╔══

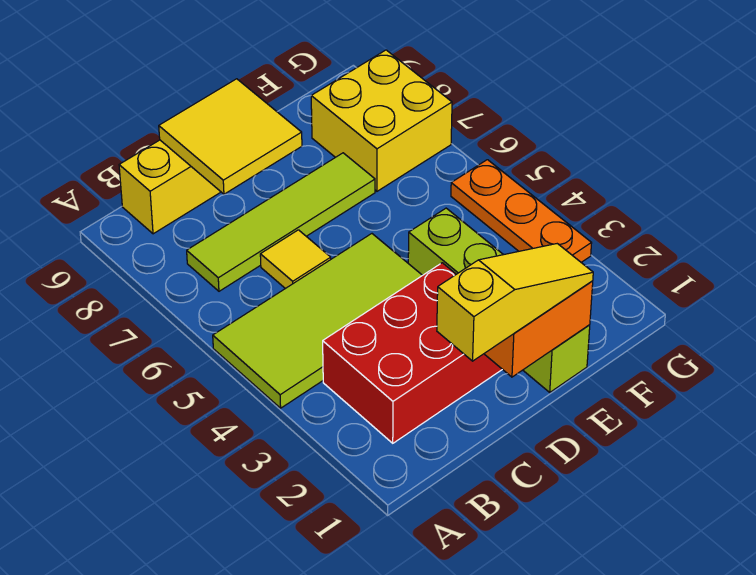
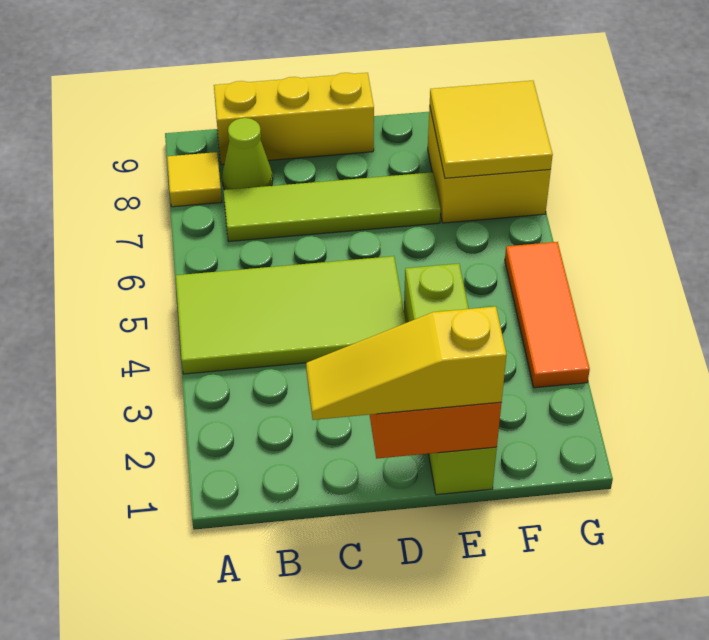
red brick B2:D3 level 1 -> none
none -> lime cone B8 level 1
yellow slope C1:E1 level 3 top C -> yellow slope C1:E1 level 3 top E
yellow tile C6 level 1 -> yellow tile A8 level 1
yellow tile C8:D9 level 2 -> yellow tile F7:G8 level 2
orange plate G3:G5 level 1 -> orange tile G3:G5 level 1

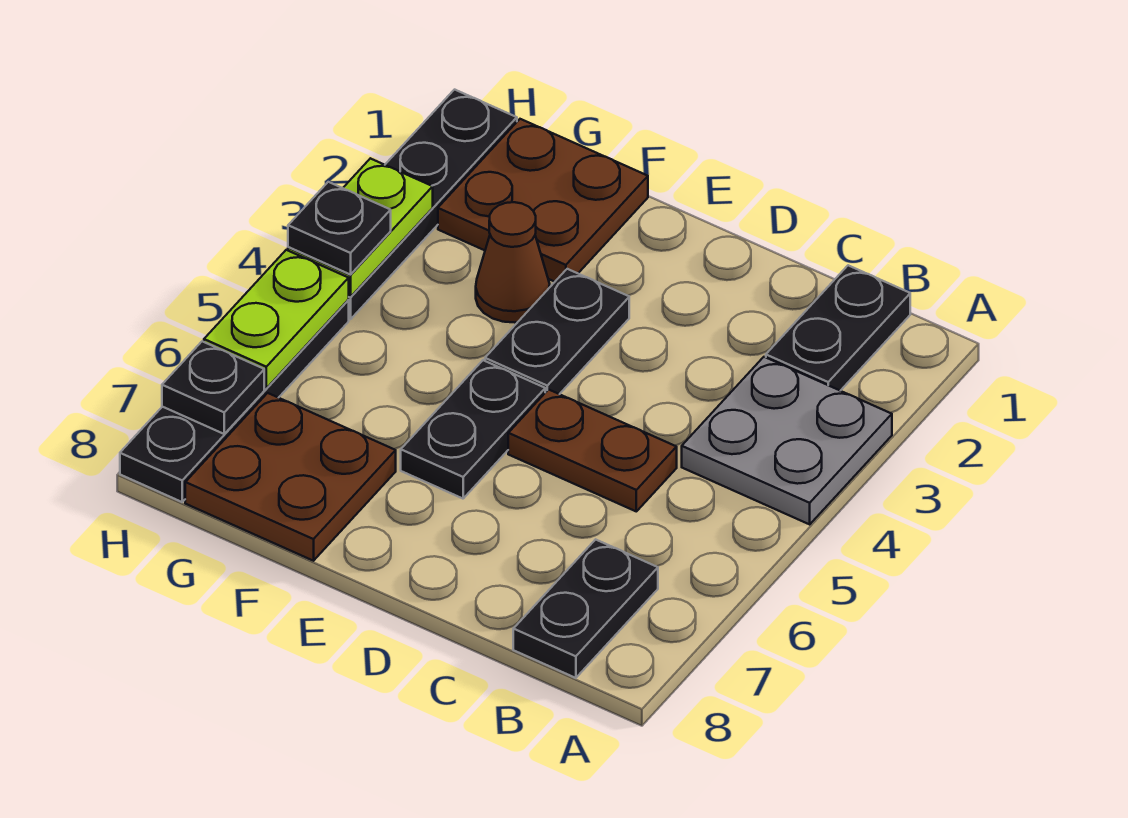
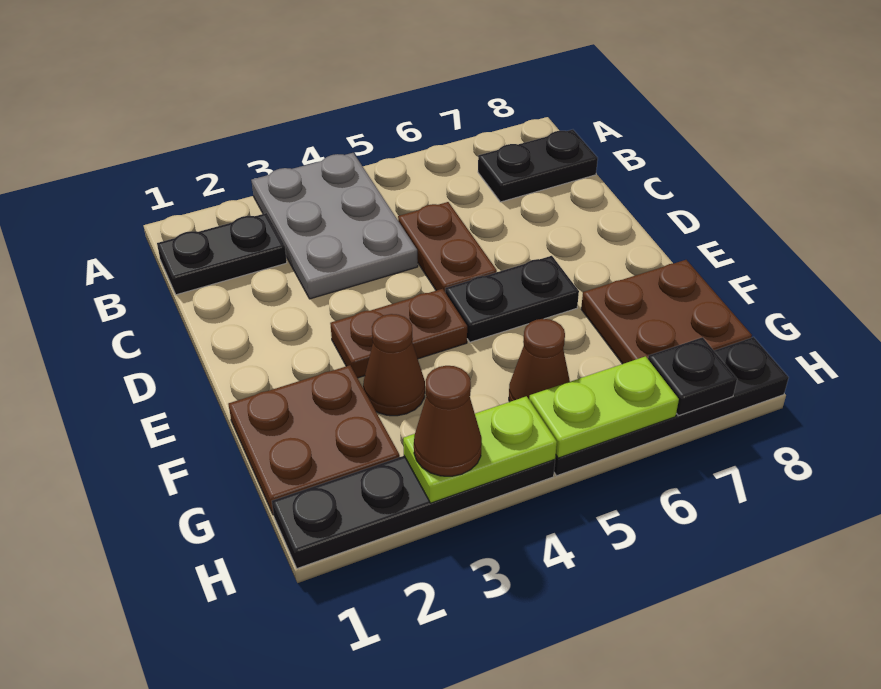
grey plate A3:B4 level 1 -> grey plate A3:C4 level 1
black plate E3:E4 level 1 -> brown plate E3:E4 level 1
none -> brown cone G5 level 1
none -> brown cone H3 level 3
black plate H4 level 3 -> none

╚══

— EXERCISE DIRECTIONS —
In the copy, include no pictures; transcribe every record above verbatim.

— RESPONSE TO THE EXERCISE —
red brick B2:D3 level 1 -> none
none -> lime cone B8 level 1
yellow slope C1:E1 level 3 top C -> yellow slope C1:E1 level 3 top E
yellow tile C6 level 1 -> yellow tile A8 level 1
yellow tile C8:D9 level 2 -> yellow tile F7:G8 level 2
orange plate G3:G5 level 1 -> orange tile G3:G5 level 1

grey plate A3:B4 level 1 -> grey plate A3:C4 level 1
black plate E3:E4 level 1 -> brown plate E3:E4 level 1
none -> brown cone G5 level 1
none -> brown cone H3 level 3
black plate H4 level 3 -> none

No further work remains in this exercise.